*What the task requires*.
Collect each line of the records containing the string "white".

*** Block opens ***

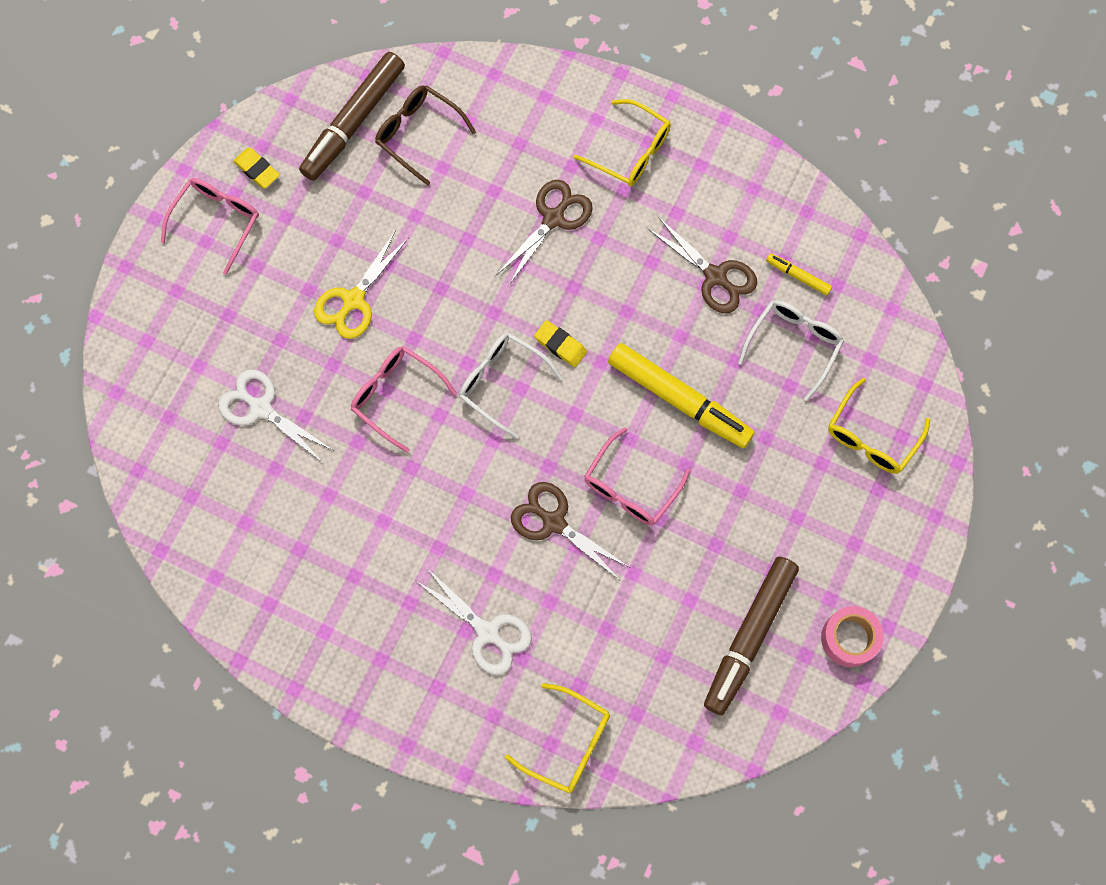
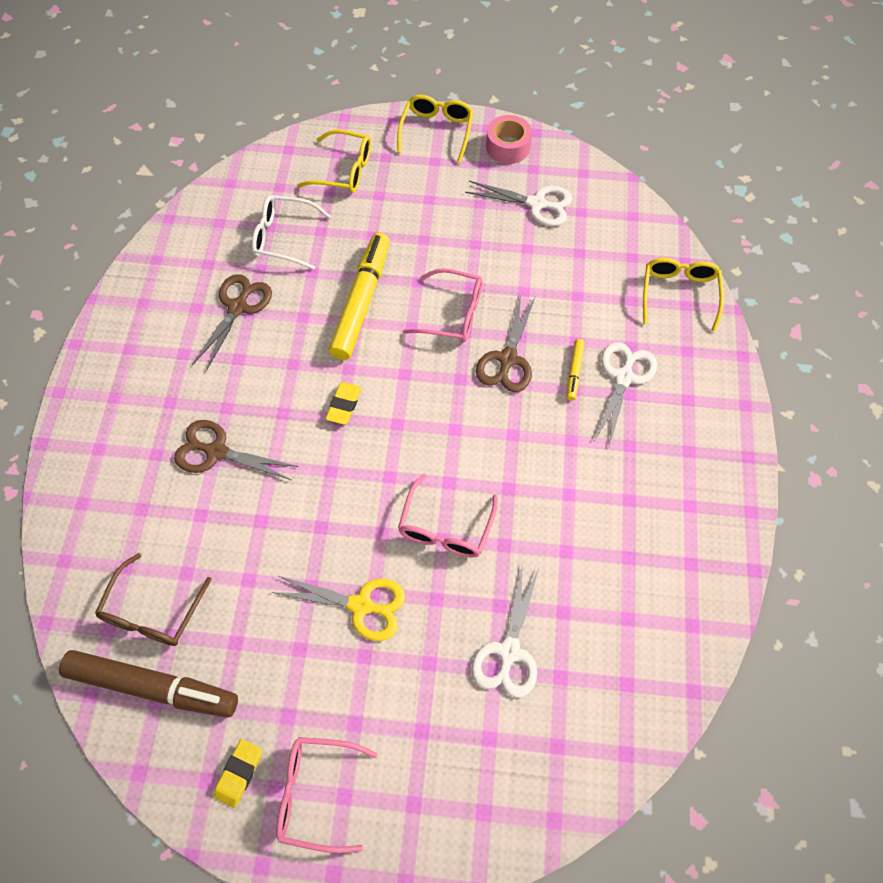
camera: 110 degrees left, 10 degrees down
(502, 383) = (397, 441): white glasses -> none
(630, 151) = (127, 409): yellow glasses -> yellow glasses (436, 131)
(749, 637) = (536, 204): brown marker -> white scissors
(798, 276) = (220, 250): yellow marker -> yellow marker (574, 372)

*** Block closes ***

*Response to this exercise*.
(502, 383) = (397, 441): white glasses -> none
(749, 637) = (536, 204): brown marker -> white scissors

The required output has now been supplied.